**Problem description**
Please print exactly the lines from the one containing "U1: ATtiny24 -> ATtiny44" through the last line of the records, and only those. Leave out any pictures.

*** Input data Section Begins ***

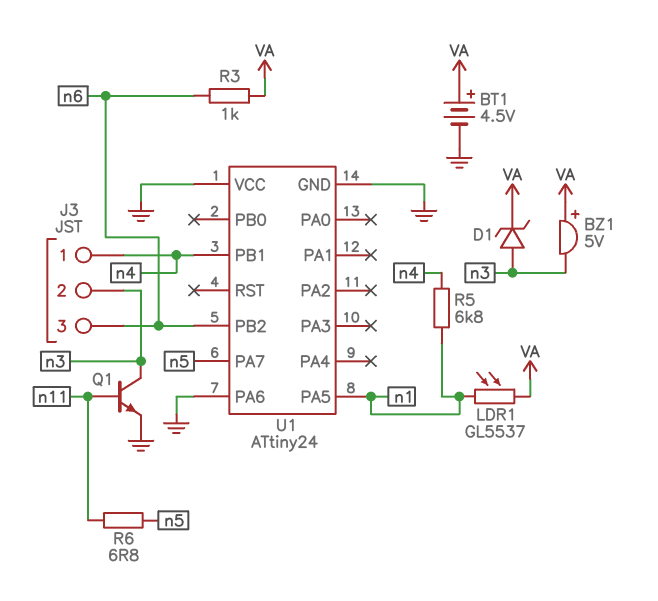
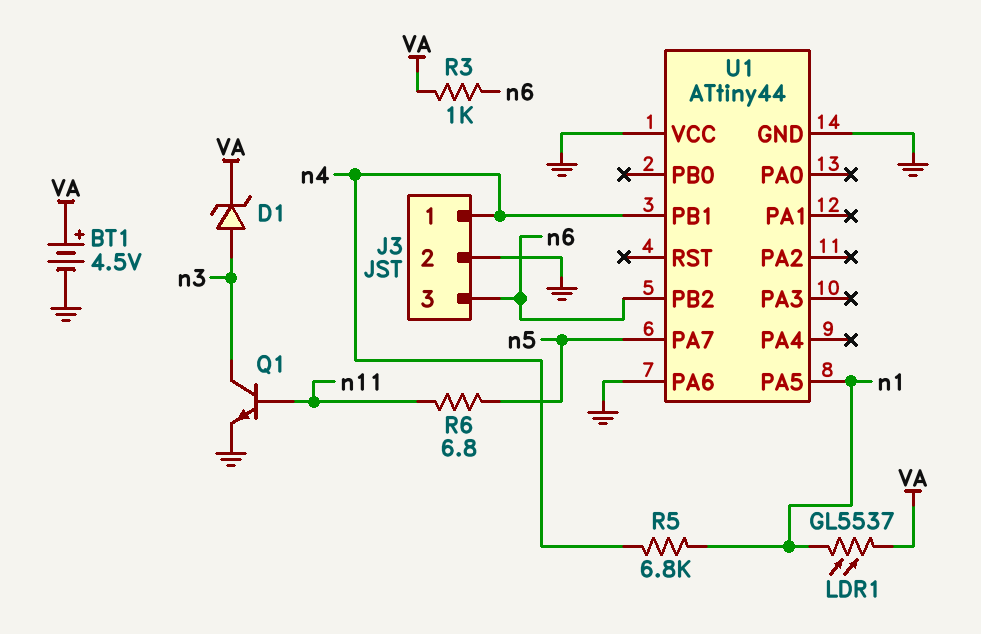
BZ1: buzzer 5V (plus VA, minus n3) -> none
J3 pin 2: n3 -> GND
U1: ATtiny24 -> ATtiny44

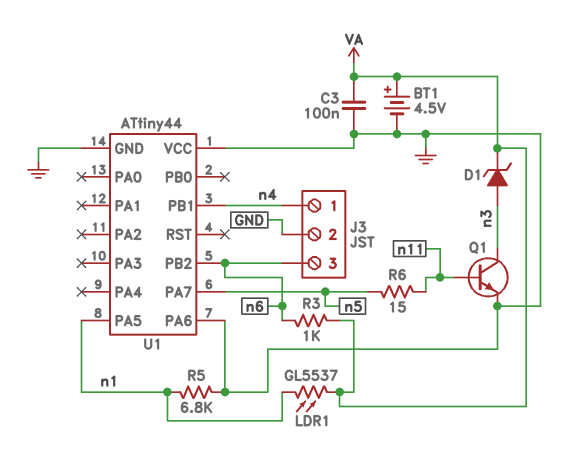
C3: none -> 100nF (GND, VA)
R5: 6.8k (n1, n4) -> 6.8k (GND, n1)
R6: 6.8 (n5, n11) -> 15 (n5, n11)

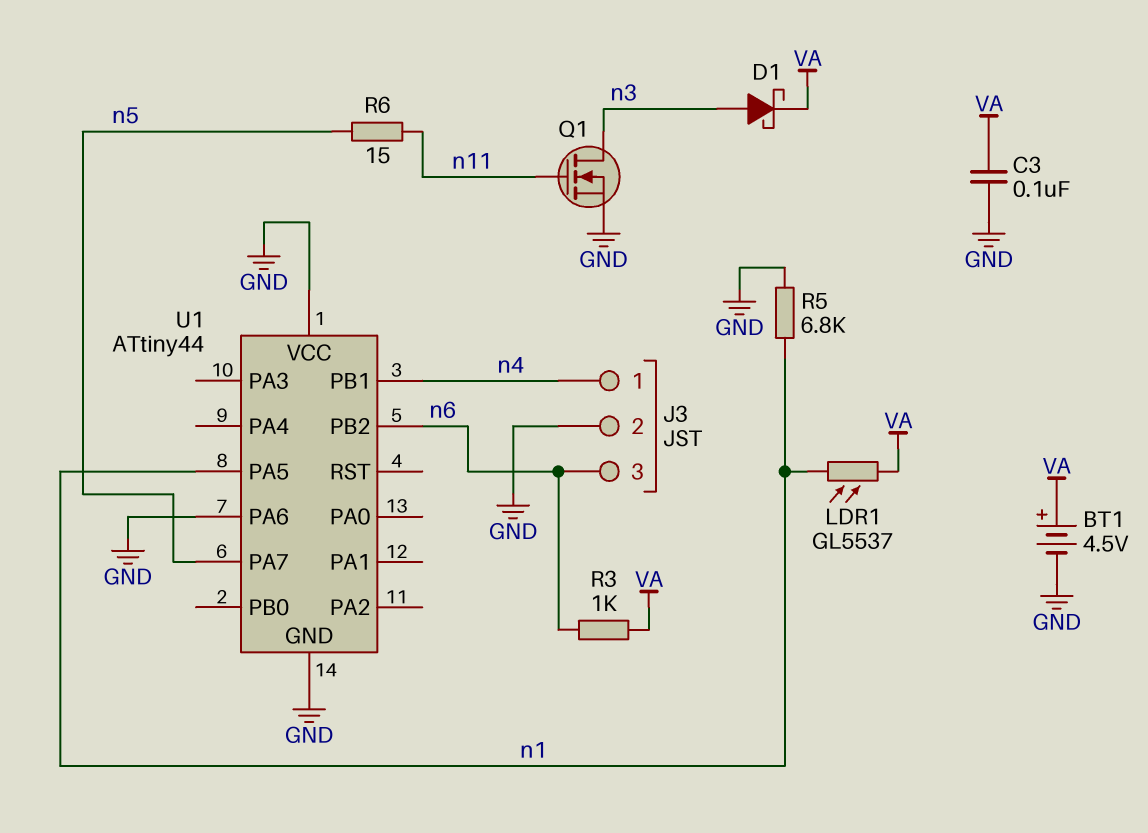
D1: zener (A n3, K VA) -> schottky (A n3, K VA)
Q1: NPN (B n11, C n3, E GND) -> NMOS (G n11, D n3, S GND)

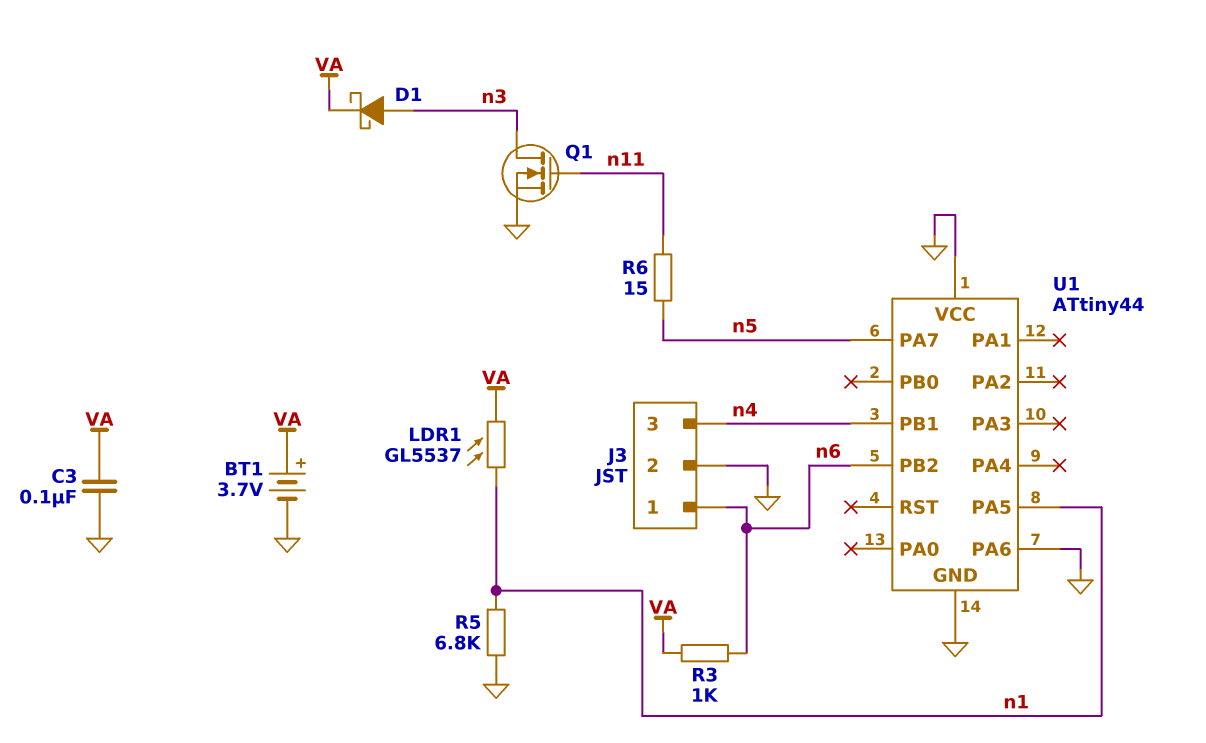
BT1: 4.5V (plus VA, minus GND) -> 3.7V (plus VA, minus GND)
J3 pin 1: n4 -> n6
J3 pin 3: n6 -> n4

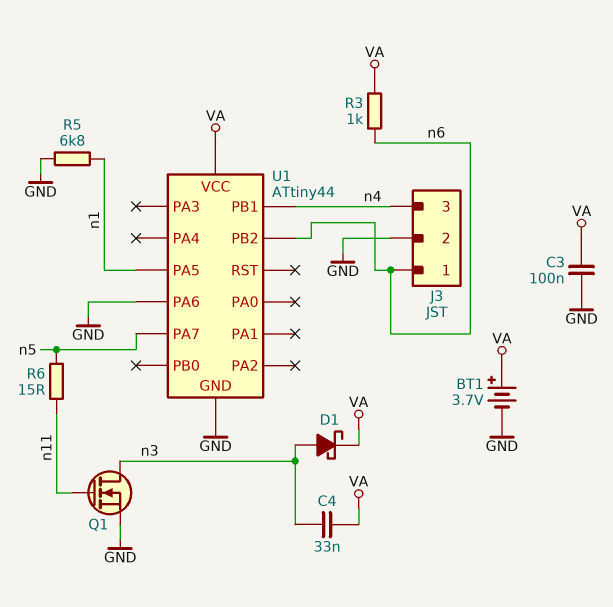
C4: none -> 33nF (VA, n3)
LDR1: GL5537 (VA, n1) -> none
U1 pin VCC: GND -> VA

*** Input data Section Ends ***

**Answer section**
U1: ATtiny24 -> ATtiny44

C3: none -> 100nF (GND, VA)
R5: 6.8k (n1, n4) -> 6.8k (GND, n1)
R6: 6.8 (n5, n11) -> 15 (n5, n11)

D1: zener (A n3, K VA) -> schottky (A n3, K VA)
Q1: NPN (B n11, C n3, E GND) -> NMOS (G n11, D n3, S GND)

BT1: 4.5V (plus VA, minus GND) -> 3.7V (plus VA, minus GND)
J3 pin 1: n4 -> n6
J3 pin 3: n6 -> n4

C4: none -> 33nF (VA, n3)
LDR1: GL5537 (VA, n1) -> none
U1 pin VCC: GND -> VA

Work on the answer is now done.